_YOUR TASK_:
Which lines in the entries below contain the string "tuplet", with uppercase and lowercase treated as different? Identify each one by copying the whole line.

_DATA FOR THE TASK_:

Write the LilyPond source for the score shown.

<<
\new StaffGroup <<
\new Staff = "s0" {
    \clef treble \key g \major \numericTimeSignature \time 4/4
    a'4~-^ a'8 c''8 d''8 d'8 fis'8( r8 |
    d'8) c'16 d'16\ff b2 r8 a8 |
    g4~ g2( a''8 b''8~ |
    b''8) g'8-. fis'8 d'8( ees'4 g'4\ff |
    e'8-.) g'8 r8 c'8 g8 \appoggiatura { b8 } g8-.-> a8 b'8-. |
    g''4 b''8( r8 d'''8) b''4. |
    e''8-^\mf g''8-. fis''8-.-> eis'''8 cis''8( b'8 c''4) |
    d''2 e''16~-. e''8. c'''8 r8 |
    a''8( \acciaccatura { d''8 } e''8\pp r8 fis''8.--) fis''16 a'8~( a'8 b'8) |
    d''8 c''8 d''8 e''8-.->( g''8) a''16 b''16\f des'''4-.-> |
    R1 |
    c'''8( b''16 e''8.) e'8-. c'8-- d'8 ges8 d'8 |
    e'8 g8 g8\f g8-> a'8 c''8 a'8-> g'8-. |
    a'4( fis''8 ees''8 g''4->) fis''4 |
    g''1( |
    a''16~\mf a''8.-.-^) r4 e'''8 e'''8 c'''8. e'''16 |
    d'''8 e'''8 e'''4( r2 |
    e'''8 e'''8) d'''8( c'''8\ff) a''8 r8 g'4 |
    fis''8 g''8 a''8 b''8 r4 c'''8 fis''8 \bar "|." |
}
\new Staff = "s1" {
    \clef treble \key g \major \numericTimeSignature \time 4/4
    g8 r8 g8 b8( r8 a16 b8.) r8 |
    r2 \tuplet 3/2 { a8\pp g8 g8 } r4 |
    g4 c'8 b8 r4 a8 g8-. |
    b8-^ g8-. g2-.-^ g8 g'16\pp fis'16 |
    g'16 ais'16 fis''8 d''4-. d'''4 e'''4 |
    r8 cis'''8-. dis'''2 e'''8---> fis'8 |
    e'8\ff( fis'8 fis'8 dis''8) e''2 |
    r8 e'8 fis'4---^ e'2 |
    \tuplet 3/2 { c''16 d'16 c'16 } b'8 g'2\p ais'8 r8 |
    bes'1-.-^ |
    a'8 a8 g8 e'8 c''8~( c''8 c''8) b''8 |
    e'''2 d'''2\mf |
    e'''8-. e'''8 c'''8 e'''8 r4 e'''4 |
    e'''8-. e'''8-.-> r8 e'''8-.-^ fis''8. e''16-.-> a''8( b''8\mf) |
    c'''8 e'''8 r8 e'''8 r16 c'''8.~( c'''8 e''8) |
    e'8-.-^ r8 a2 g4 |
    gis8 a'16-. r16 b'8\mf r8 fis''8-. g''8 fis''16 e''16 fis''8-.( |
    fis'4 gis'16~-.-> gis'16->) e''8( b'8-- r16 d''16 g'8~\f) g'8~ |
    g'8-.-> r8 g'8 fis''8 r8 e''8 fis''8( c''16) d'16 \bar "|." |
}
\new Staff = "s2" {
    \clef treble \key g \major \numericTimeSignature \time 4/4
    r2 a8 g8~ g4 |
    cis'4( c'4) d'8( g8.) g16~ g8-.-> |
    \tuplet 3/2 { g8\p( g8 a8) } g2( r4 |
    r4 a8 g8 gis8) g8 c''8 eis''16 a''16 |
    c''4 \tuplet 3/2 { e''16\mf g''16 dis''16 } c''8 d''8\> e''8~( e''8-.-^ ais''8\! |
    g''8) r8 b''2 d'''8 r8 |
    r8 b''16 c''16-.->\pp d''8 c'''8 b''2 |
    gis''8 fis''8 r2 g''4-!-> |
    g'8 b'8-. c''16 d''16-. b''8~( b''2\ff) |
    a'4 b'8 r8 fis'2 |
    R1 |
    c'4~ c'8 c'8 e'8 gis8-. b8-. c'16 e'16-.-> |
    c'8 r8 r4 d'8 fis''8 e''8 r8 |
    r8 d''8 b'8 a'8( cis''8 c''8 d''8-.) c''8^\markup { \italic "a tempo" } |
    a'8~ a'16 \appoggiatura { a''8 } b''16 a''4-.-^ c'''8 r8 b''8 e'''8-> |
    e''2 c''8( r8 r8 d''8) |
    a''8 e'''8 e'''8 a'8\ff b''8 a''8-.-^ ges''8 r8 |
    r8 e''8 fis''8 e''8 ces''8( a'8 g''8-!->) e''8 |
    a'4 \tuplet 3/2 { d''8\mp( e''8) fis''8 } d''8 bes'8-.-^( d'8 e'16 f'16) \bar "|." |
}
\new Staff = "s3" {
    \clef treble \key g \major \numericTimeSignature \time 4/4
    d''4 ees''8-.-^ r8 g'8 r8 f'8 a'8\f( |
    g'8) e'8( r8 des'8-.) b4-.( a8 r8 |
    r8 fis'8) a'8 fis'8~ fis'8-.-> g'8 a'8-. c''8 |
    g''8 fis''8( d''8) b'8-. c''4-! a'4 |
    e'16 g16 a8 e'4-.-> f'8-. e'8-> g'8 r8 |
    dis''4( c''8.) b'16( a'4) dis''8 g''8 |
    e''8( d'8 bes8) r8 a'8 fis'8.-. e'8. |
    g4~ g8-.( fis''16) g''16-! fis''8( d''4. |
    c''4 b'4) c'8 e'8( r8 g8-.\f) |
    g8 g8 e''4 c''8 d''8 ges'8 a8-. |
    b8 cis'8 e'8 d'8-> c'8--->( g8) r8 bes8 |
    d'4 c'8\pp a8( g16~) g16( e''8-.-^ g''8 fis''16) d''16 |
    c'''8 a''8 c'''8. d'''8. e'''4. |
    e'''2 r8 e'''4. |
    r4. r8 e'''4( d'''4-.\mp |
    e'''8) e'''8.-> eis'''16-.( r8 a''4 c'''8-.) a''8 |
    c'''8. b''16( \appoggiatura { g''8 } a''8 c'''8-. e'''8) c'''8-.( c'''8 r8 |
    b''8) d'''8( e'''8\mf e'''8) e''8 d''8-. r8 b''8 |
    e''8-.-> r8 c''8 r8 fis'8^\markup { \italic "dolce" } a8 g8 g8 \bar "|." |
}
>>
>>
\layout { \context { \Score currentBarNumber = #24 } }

_THE SOLUTION_:
    r2 \tuplet 3/2 { a8\pp g8 g8 } r4 |
    \tuplet 3/2 { c''16 d'16 c'16 } b'8 g'2\p ais'8 r8 |
    \tuplet 3/2 { g8\p( g8 a8) } g2( r4 |
    c''4 \tuplet 3/2 { e''16\mf g''16 dis''16 } c''8 d''8\> e''8~( e''8-.-^ ais''8\! |
    a'4 \tuplet 3/2 { d''8\mp( e''8) fis''8 } d''8 bes'8-.-^( d'8 e'16 f'16) \bar "|." |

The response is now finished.